§ **Information**:
───

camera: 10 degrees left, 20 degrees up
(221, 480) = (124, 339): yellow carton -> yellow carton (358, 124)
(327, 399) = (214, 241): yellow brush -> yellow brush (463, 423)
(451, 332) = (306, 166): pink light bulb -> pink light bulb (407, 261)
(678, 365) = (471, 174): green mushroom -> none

───

§ **Problem details**: Word for word, give the whole listing again.

§ **Written solution**:
camera: 10 degrees left, 20 degrees up
(221, 480) = (124, 339): yellow carton -> yellow carton (358, 124)
(327, 399) = (214, 241): yellow brush -> yellow brush (463, 423)
(451, 332) = (306, 166): pink light bulb -> pink light bulb (407, 261)
(678, 365) = (471, 174): green mushroom -> none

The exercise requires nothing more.